Top of Material to process
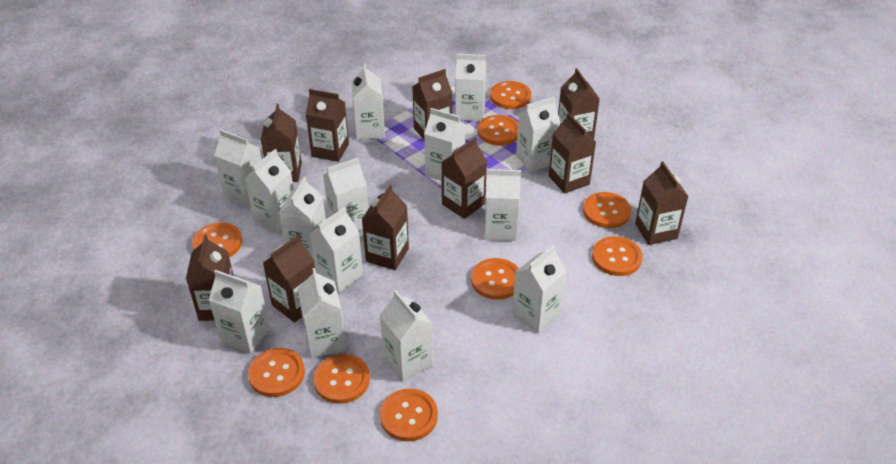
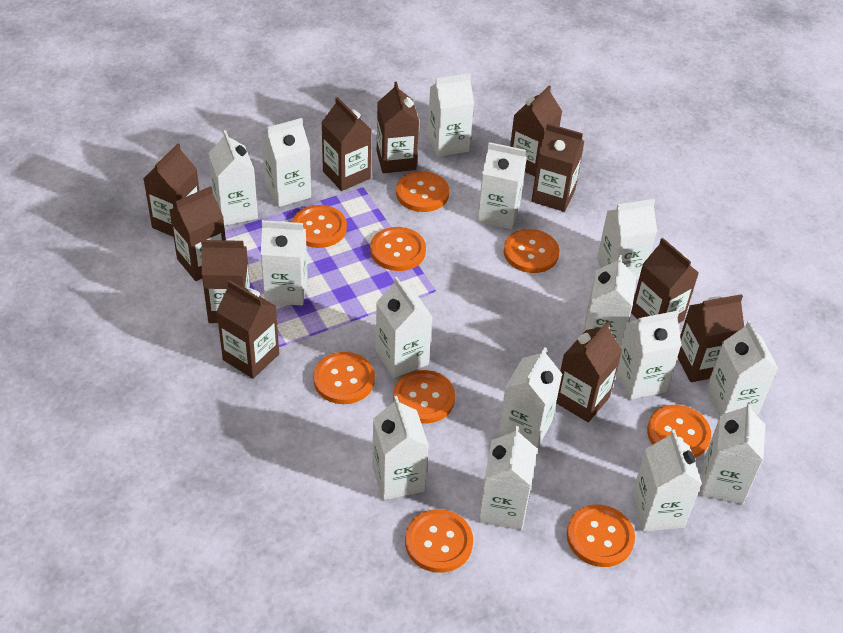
brown carton: 10 -> 11
white carton: 14 -> 15

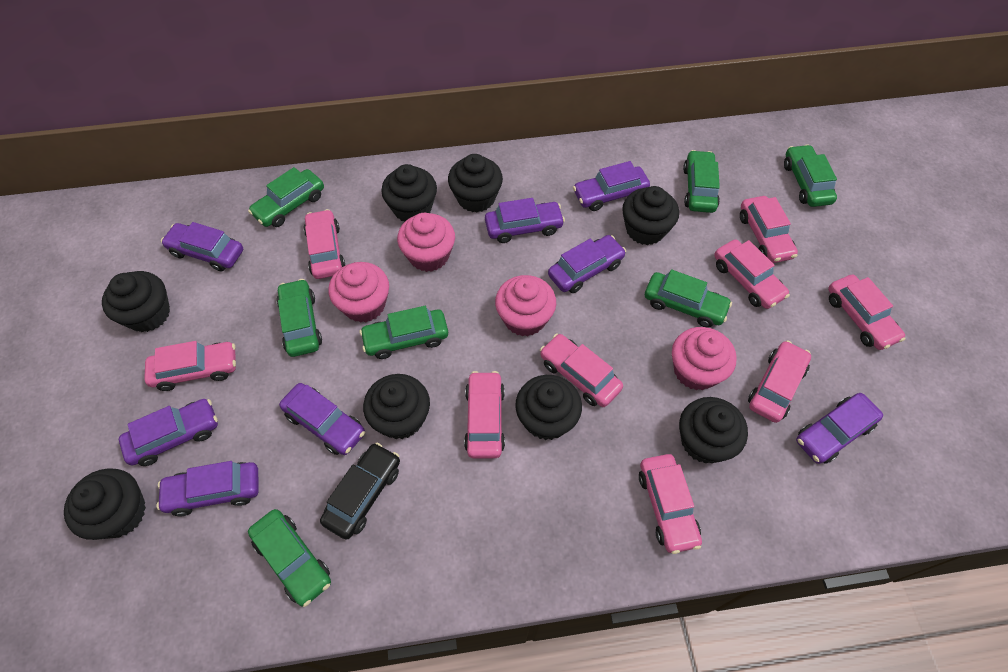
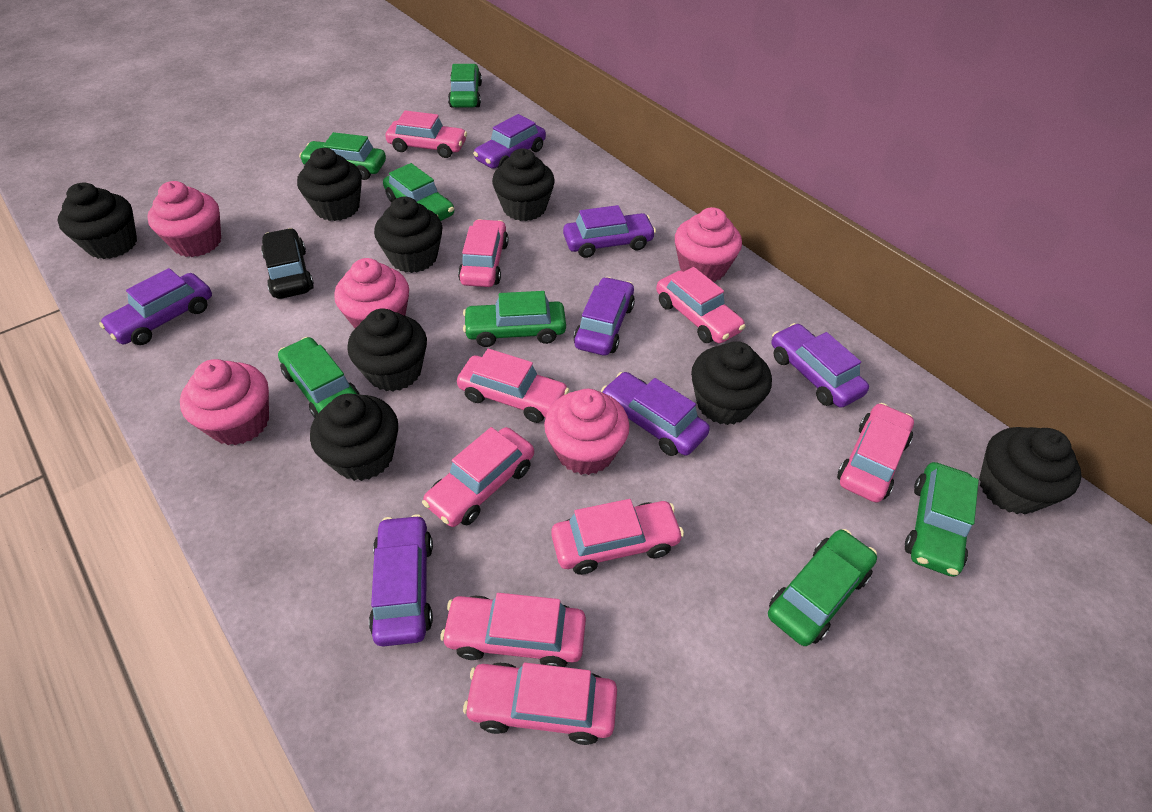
pink cupcake: 4 -> 5
purple car: 8 -> 7

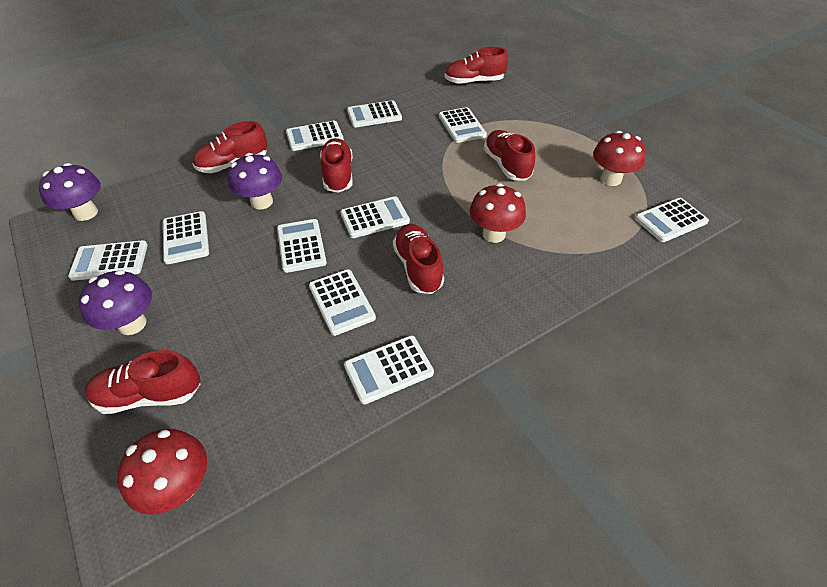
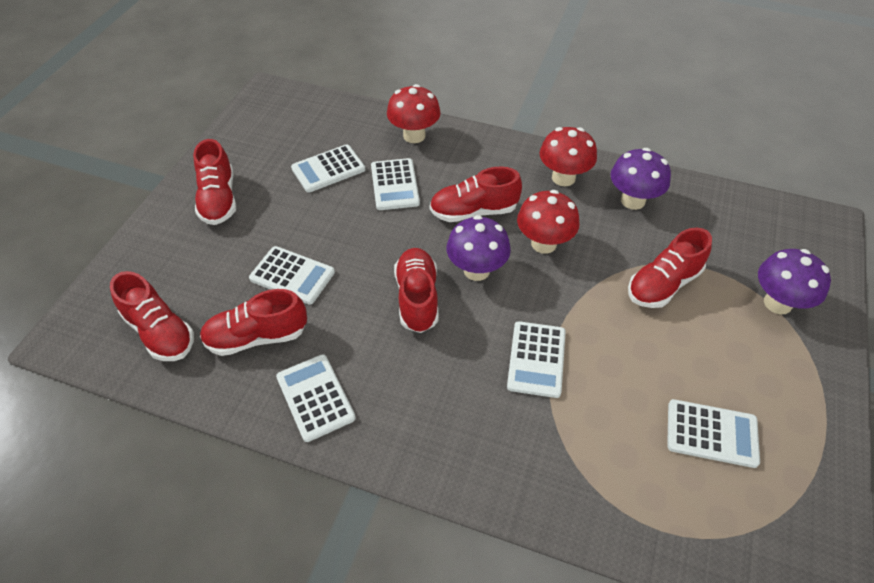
white calculator: 10 -> 6

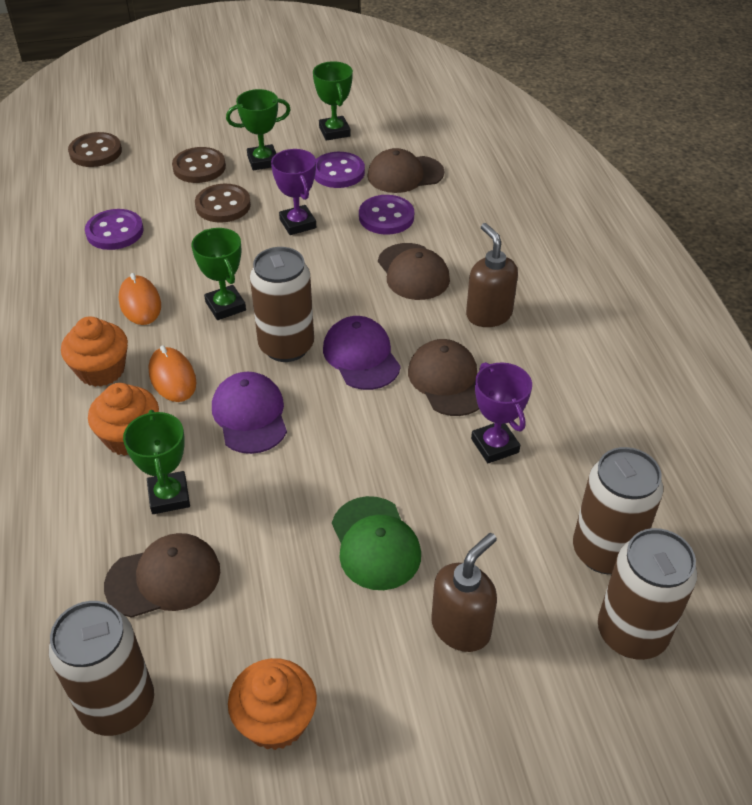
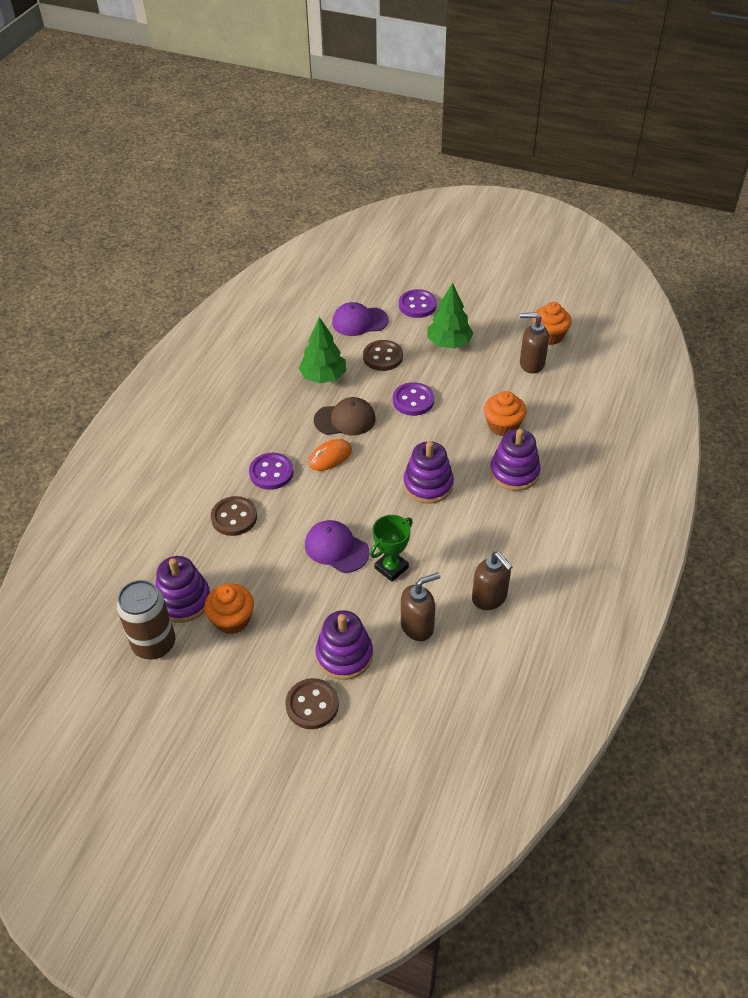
brown can: 4 -> 1
brown cap: 4 -> 1
brown soap dispenser: 2 -> 3
green cap: 1 -> 0
green tree: 0 -> 2
green trophy: 4 -> 1
orange mouse: 2 -> 1
purple stacking toy: 0 -> 4
purple trophy: 2 -> 0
Bottom of Material to process
Look over the records above and say, with no extra words, how many lines include "purple".

Response to the exercise.
3